REQUIREMENT
Select, from the data, each line where "none" occurs.

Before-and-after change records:
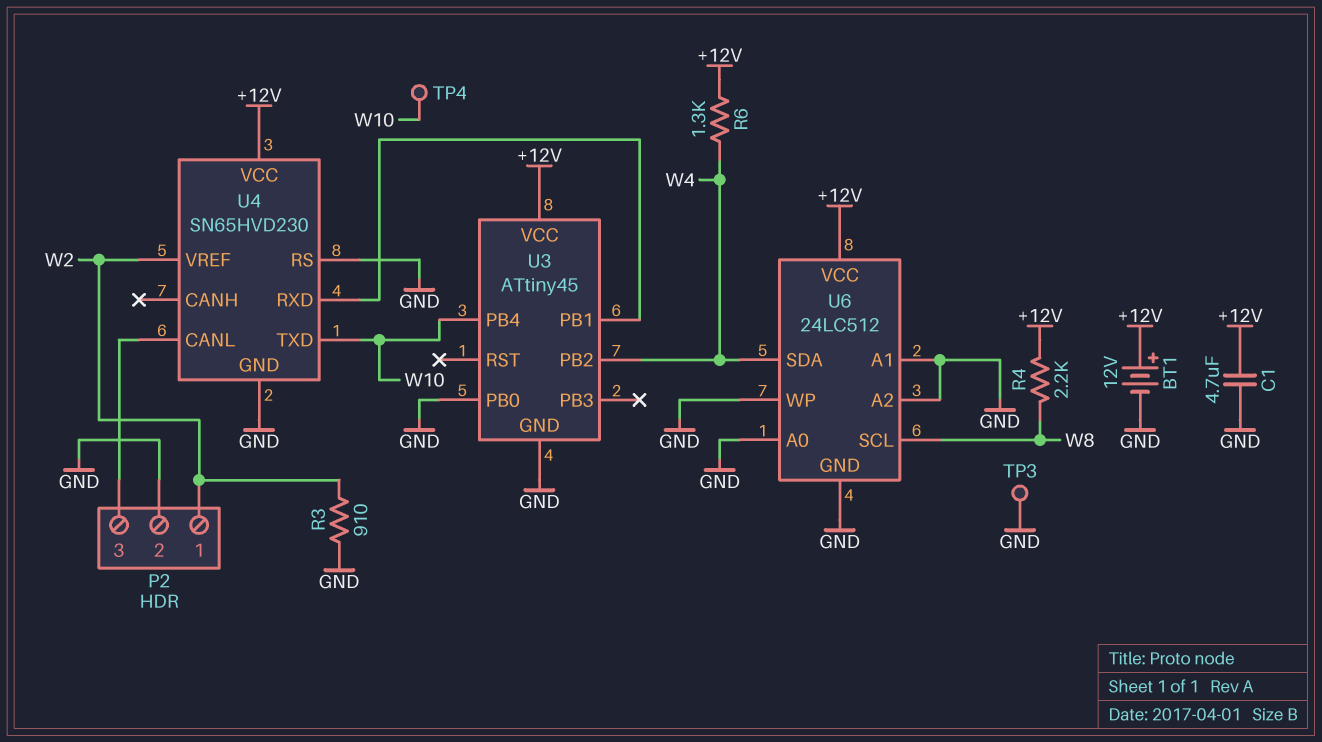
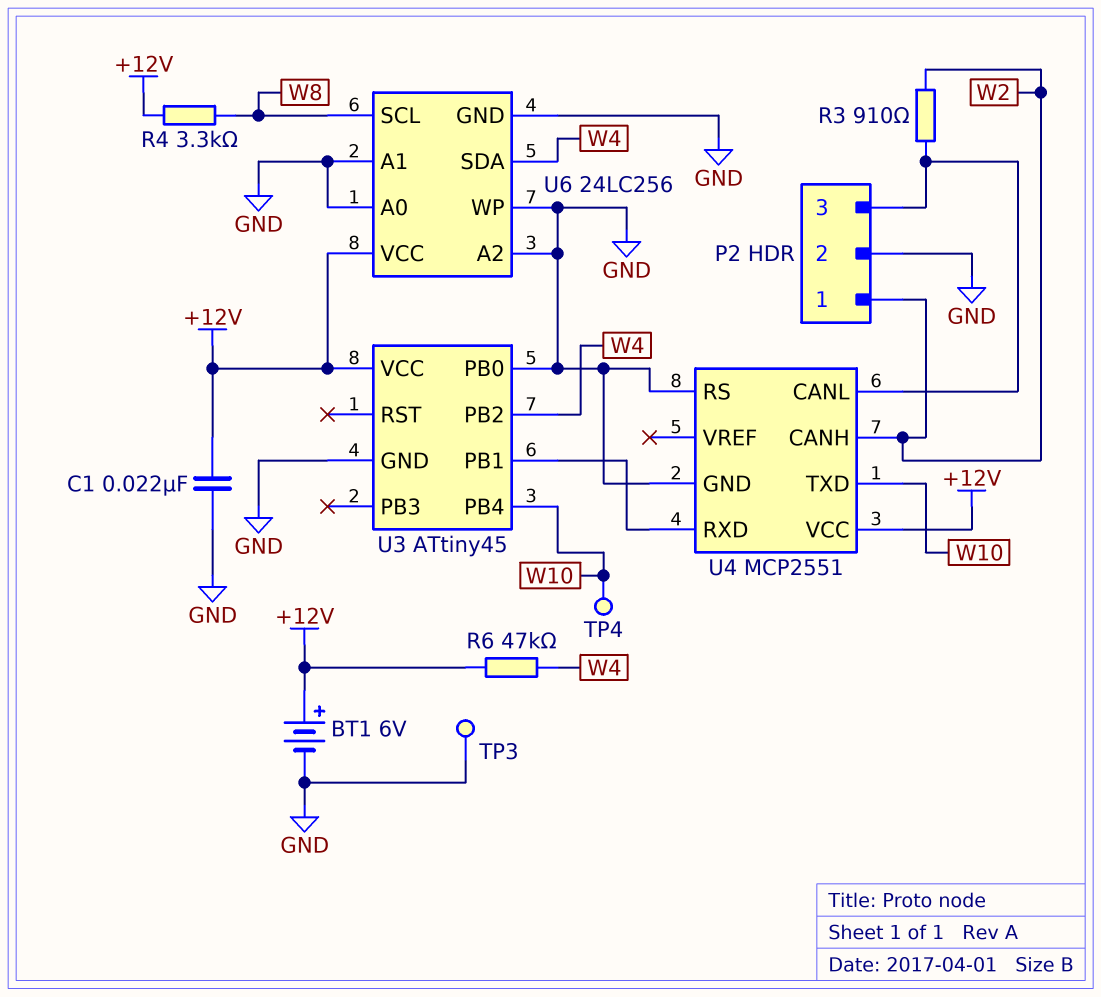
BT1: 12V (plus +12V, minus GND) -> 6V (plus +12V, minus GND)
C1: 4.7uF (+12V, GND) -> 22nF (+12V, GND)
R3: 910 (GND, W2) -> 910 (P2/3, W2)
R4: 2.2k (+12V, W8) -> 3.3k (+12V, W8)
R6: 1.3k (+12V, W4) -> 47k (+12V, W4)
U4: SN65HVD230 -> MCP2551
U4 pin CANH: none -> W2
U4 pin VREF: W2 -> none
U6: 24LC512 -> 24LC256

WRITTEN ANSWER
U4 pin CANH: none -> W2
U4 pin VREF: W2 -> none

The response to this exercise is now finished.